REQUIREMENT -
How many lines of these entries hold the string "brown"? Reply with the number alone.

INFORMATION PROVIDED -
· · · · ·

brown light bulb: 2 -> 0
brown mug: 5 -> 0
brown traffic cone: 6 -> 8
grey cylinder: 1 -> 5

· · · · ·

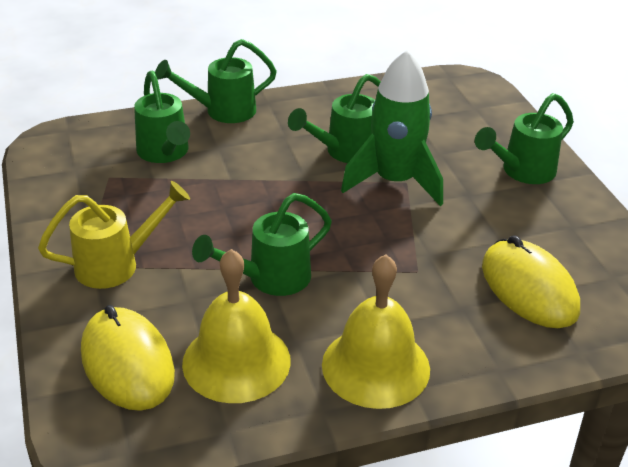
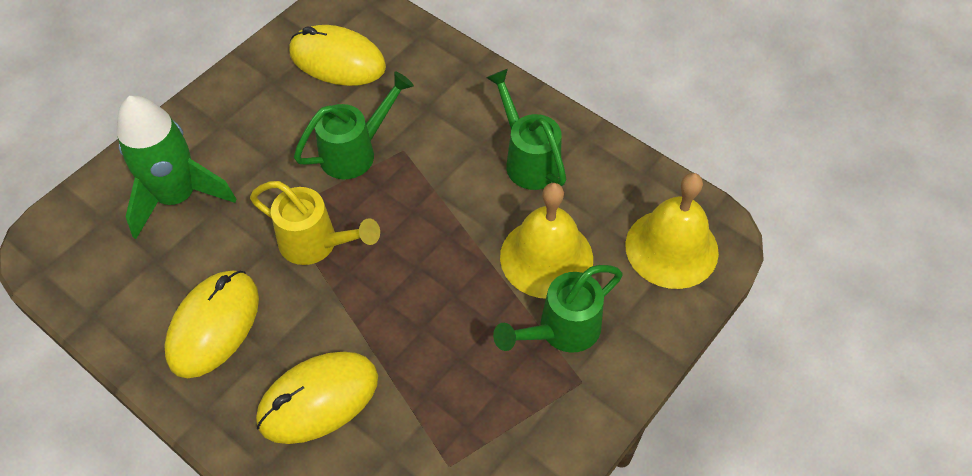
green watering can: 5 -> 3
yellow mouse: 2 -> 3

· · · · ·

ANSWER TO THE EXERCISE -
3